■ REQUIREMENT: Everything in the records should be repeated exactly.

=== Begin Enclosure ===

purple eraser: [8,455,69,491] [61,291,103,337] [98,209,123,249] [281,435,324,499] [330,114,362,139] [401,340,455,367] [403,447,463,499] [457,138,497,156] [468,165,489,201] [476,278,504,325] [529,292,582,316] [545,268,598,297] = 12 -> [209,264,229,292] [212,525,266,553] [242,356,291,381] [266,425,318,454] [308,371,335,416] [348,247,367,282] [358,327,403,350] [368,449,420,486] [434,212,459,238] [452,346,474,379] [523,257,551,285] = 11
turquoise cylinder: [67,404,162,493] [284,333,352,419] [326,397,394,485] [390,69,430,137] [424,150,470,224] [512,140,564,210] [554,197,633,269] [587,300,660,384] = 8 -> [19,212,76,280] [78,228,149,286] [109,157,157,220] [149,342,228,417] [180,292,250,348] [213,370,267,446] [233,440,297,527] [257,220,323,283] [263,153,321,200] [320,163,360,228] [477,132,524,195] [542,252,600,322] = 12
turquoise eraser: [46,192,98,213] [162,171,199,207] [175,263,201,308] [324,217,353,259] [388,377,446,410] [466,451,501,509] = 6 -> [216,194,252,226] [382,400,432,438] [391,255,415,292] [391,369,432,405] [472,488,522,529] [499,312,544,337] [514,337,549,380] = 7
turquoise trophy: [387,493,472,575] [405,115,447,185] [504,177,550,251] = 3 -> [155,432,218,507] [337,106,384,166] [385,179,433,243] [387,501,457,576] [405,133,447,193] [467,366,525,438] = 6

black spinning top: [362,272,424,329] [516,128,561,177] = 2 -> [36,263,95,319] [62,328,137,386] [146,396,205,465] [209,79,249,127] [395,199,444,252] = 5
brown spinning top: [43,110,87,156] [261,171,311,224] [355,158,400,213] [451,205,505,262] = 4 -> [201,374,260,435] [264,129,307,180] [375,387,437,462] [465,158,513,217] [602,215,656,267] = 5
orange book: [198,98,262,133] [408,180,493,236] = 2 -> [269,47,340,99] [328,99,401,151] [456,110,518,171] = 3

=== End Enclosure ===

■ RESPONSE:
purple eraser: [8,455,69,491] [61,291,103,337] [98,209,123,249] [281,435,324,499] [330,114,362,139] [401,340,455,367] [403,447,463,499] [457,138,497,156] [468,165,489,201] [476,278,504,325] [529,292,582,316] [545,268,598,297] = 12 -> [209,264,229,292] [212,525,266,553] [242,356,291,381] [266,425,318,454] [308,371,335,416] [348,247,367,282] [358,327,403,350] [368,449,420,486] [434,212,459,238] [452,346,474,379] [523,257,551,285] = 11
turquoise cylinder: [67,404,162,493] [284,333,352,419] [326,397,394,485] [390,69,430,137] [424,150,470,224] [512,140,564,210] [554,197,633,269] [587,300,660,384] = 8 -> [19,212,76,280] [78,228,149,286] [109,157,157,220] [149,342,228,417] [180,292,250,348] [213,370,267,446] [233,440,297,527] [257,220,323,283] [263,153,321,200] [320,163,360,228] [477,132,524,195] [542,252,600,322] = 12
turquoise eraser: [46,192,98,213] [162,171,199,207] [175,263,201,308] [324,217,353,259] [388,377,446,410] [466,451,501,509] = 6 -> [216,194,252,226] [382,400,432,438] [391,255,415,292] [391,369,432,405] [472,488,522,529] [499,312,544,337] [514,337,549,380] = 7
turquoise trophy: [387,493,472,575] [405,115,447,185] [504,177,550,251] = 3 -> [155,432,218,507] [337,106,384,166] [385,179,433,243] [387,501,457,576] [405,133,447,193] [467,366,525,438] = 6

black spinning top: [362,272,424,329] [516,128,561,177] = 2 -> [36,263,95,319] [62,328,137,386] [146,396,205,465] [209,79,249,127] [395,199,444,252] = 5
brown spinning top: [43,110,87,156] [261,171,311,224] [355,158,400,213] [451,205,505,262] = 4 -> [201,374,260,435] [264,129,307,180] [375,387,437,462] [465,158,513,217] [602,215,656,267] = 5
orange book: [198,98,262,133] [408,180,493,236] = 2 -> [269,47,340,99] [328,99,401,151] [456,110,518,171] = 3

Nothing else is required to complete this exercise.